## Work order
Count the lines below holding "degrees" and answer with that number only.
::::
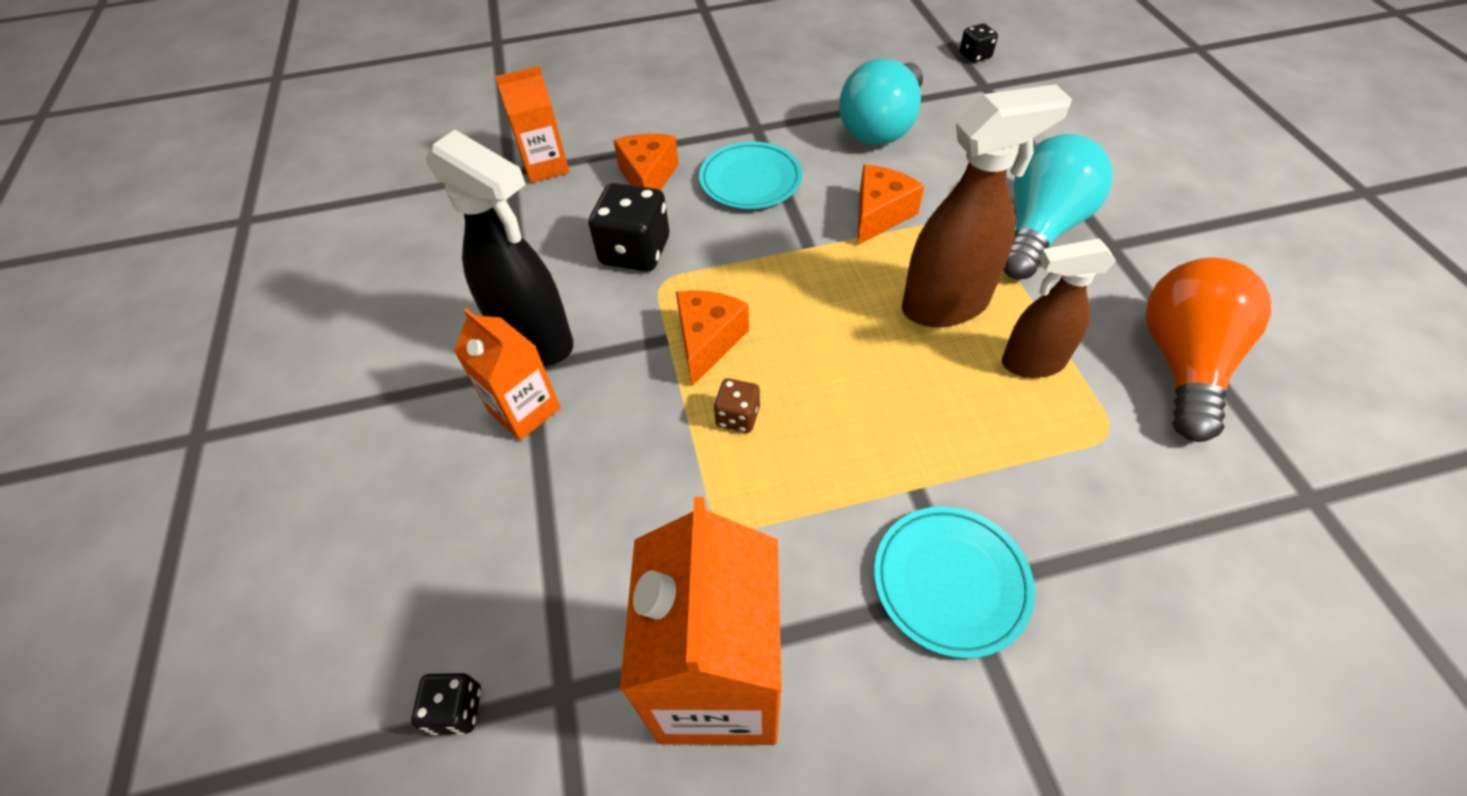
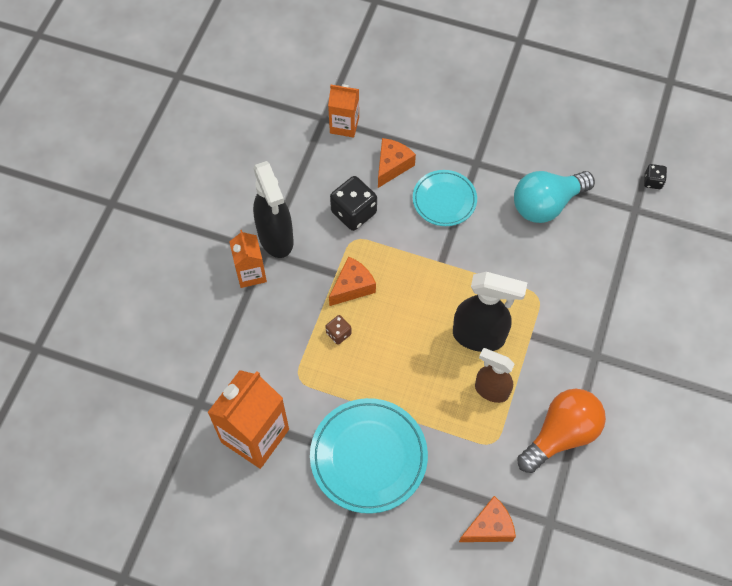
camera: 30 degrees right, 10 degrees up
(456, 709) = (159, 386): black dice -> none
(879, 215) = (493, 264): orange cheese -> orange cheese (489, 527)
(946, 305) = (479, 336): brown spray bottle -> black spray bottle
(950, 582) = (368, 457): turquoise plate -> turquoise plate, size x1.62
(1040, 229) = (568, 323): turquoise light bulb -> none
::::
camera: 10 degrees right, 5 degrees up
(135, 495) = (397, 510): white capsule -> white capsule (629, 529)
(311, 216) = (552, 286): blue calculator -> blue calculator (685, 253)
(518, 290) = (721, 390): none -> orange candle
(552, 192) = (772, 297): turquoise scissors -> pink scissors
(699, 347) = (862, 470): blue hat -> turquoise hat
::::
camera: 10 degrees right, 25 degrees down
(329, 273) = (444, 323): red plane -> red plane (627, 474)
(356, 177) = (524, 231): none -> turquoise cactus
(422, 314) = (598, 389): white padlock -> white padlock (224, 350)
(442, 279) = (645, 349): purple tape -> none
::::
## Task result
3